▶ **What is expected**: Set down the stretch of lines below from the first one through the line that contains "Quarterfinals (471, 19)", reproducing each line exactly.

▶ **Records shown**:
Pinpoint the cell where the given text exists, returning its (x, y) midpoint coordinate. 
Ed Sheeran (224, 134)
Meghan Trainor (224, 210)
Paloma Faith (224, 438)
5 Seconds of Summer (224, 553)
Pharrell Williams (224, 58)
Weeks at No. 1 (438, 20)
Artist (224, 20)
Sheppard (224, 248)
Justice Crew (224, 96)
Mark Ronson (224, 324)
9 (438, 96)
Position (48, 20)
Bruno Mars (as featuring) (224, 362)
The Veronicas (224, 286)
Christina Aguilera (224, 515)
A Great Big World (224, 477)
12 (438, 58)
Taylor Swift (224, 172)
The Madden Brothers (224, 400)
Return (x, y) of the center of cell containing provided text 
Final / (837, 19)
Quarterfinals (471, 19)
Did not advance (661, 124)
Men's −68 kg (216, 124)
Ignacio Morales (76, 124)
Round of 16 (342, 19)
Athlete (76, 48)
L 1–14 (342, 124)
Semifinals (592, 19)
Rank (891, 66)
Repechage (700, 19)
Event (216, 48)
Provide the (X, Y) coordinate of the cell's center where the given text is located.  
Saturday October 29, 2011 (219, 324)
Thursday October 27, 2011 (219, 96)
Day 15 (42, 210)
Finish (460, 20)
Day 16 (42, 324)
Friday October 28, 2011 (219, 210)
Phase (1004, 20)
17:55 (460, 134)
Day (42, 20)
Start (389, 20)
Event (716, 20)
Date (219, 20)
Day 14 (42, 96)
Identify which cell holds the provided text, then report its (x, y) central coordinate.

▶ **Result of this task**:
Pinpoint the cell where the given text exists, returning its (x, y) midpoint coordinate. 
Ed Sheeran (224, 134)
Meghan Trainor (224, 210)
Paloma Faith (224, 438)
5 Seconds of Summer (224, 553)
Pharrell Williams (224, 58)
Weeks at No. 1 (438, 20)
Artist (224, 20)
Sheppard (224, 248)
Justice Crew (224, 96)
Mark Ronson (224, 324)
9 (438, 96)
Position (48, 20)
Bruno Mars (as featuring) (224, 362)
The Veronicas (224, 286)
Christina Aguilera (224, 515)
A Great Big World (224, 477)
12 (438, 58)
Taylor Swift (224, 172)
The Madden Brothers (224, 400)
Return (x, y) of the center of cell containing provided text 
Final / (837, 19)
Quarterfinals (471, 19)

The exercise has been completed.